Assignment:
Print out each entry without alteration, and keep the pictures out.

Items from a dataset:
=== Section Start ===

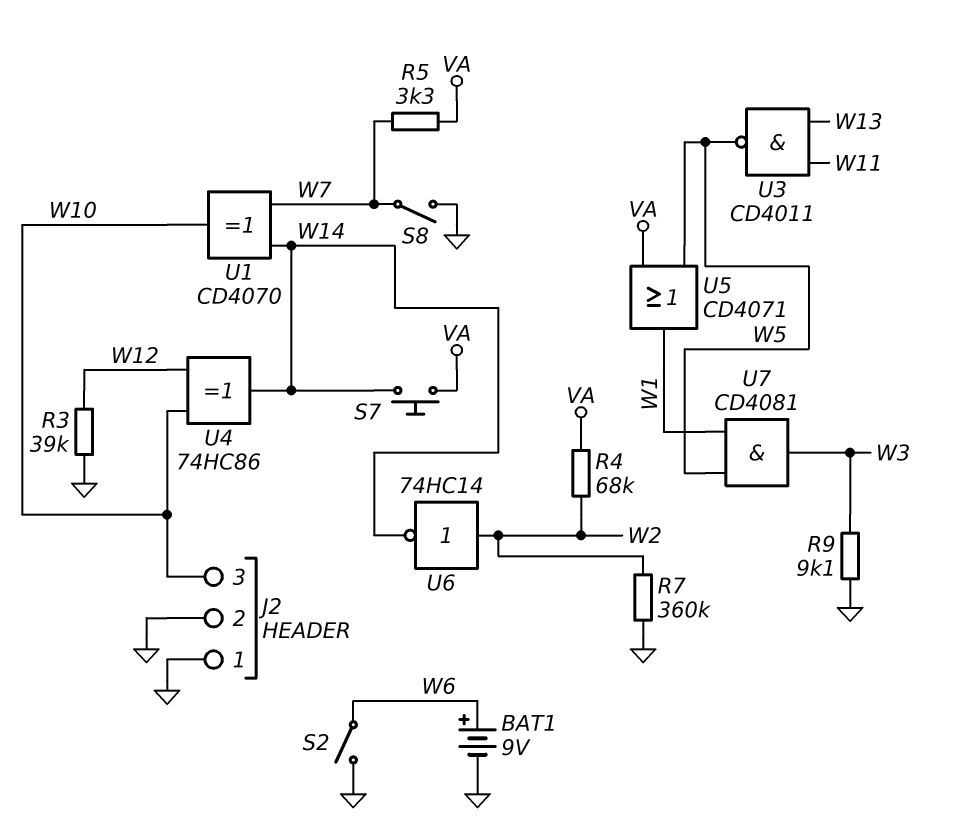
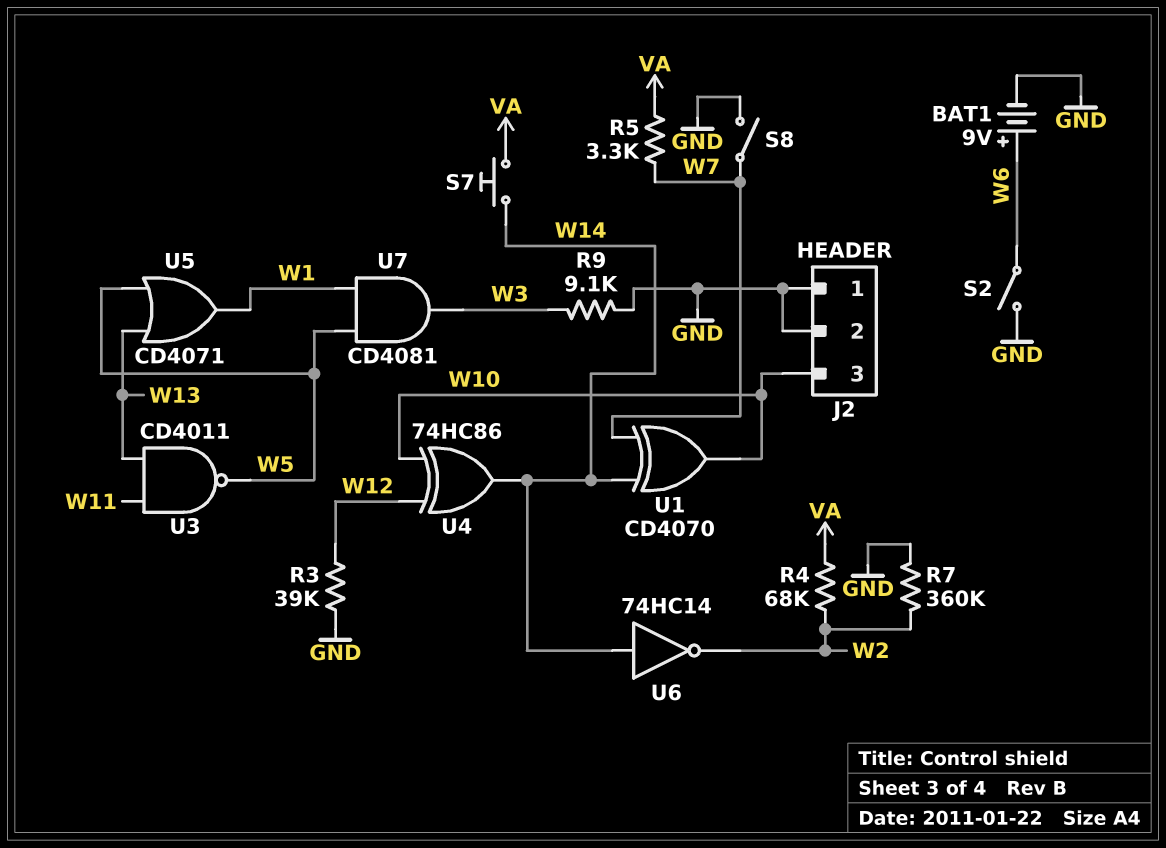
U5: OR CD4071 (in VA, in W5, out W1) -> OR CD4071 (in W5, in W13, out W1)
U6: NOT 74HC14 (in W2, out W14) -> NOT 74HC14 (in W14, out W2)

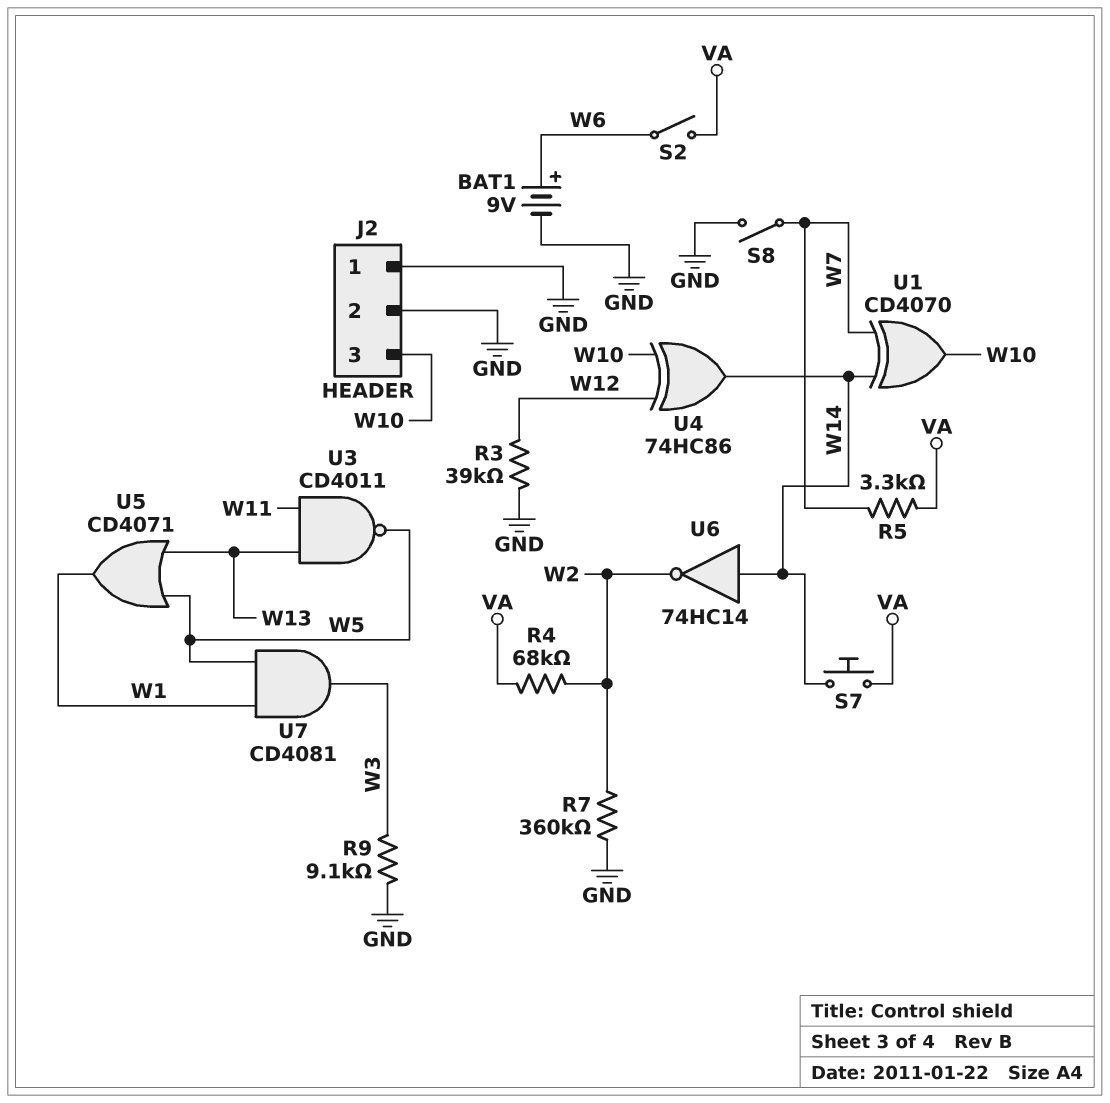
S2: switch (GND, W6) -> switch (VA, W6)

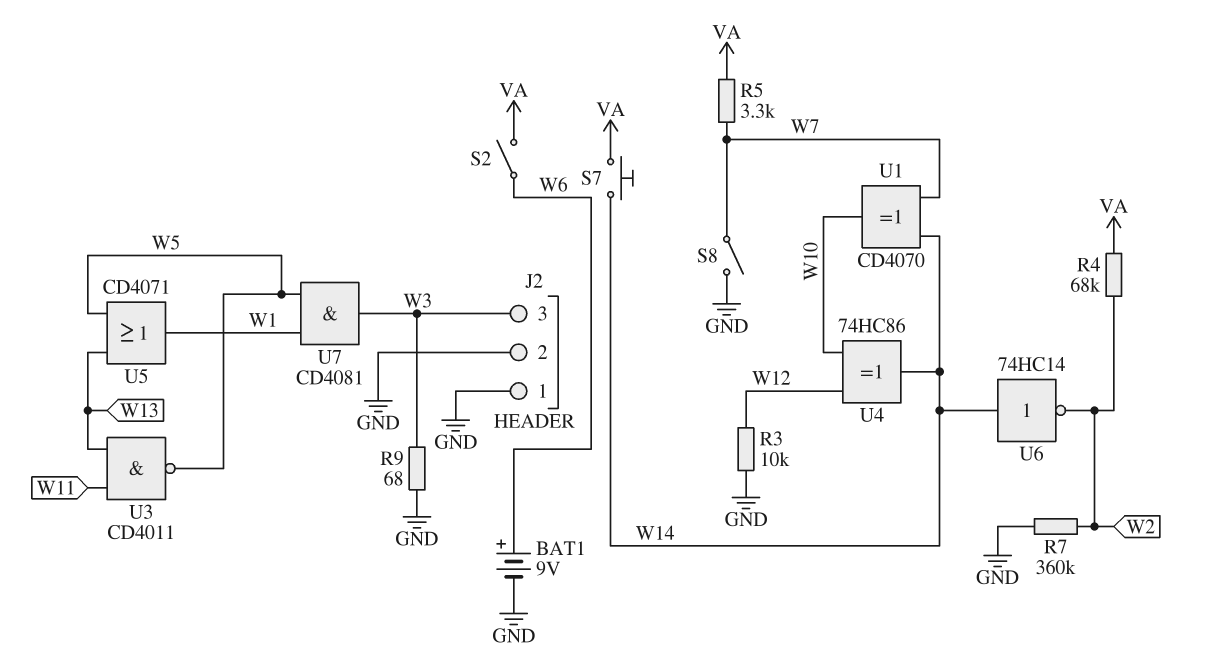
J2 pin 3: W10 -> W3
R3: 39k (GND, W12) -> 10k (GND, W12)
R9: 9.1k (GND, W3) -> 68 (GND, W3)

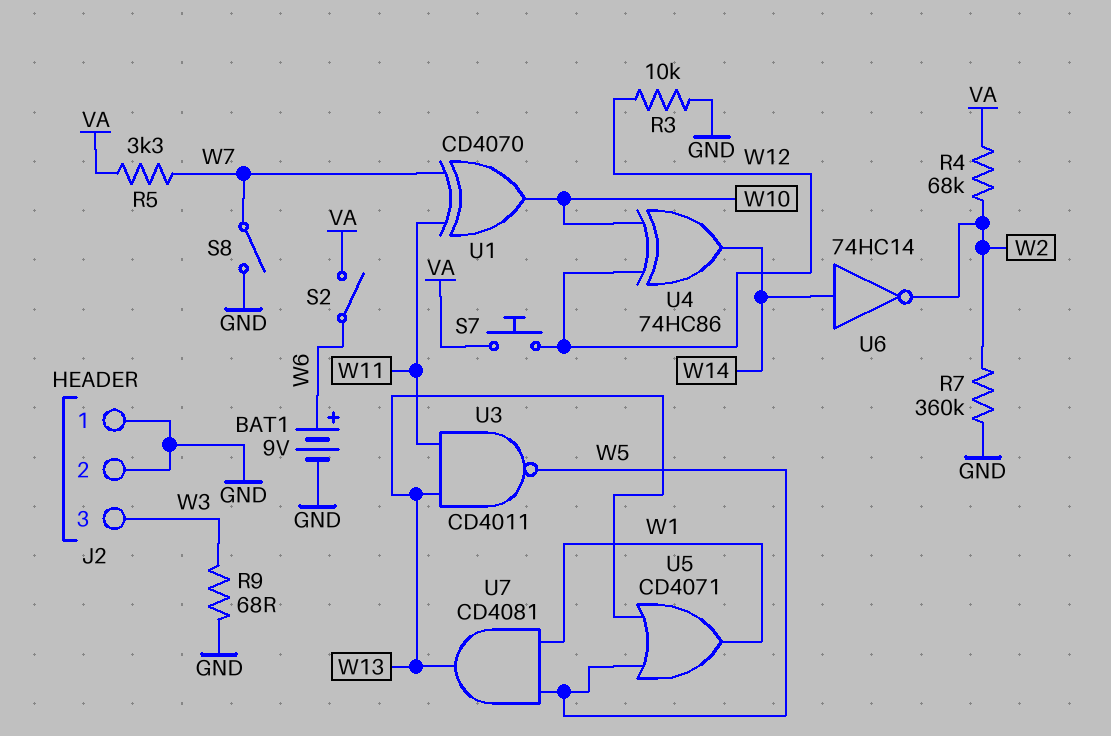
S7: button (VA, W14) -> button (VA, W12)
U1: XOR CD4070 (in W7, in W14, out W10) -> XOR CD4070 (in W7, in W11, out W10)
U7: AND CD4081 (in W1, in W5, out W3) -> AND CD4081 (in W1, in W5, out W13)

=== Section End ===

Reply:
U5: OR CD4071 (in VA, in W5, out W1) -> OR CD4071 (in W5, in W13, out W1)
U6: NOT 74HC14 (in W2, out W14) -> NOT 74HC14 (in W14, out W2)

S2: switch (GND, W6) -> switch (VA, W6)

J2 pin 3: W10 -> W3
R3: 39k (GND, W12) -> 10k (GND, W12)
R9: 9.1k (GND, W3) -> 68 (GND, W3)

S7: button (VA, W14) -> button (VA, W12)
U1: XOR CD4070 (in W7, in W14, out W10) -> XOR CD4070 (in W7, in W11, out W10)
U7: AND CD4081 (in W1, in W5, out W3) -> AND CD4081 (in W1, in W5, out W13)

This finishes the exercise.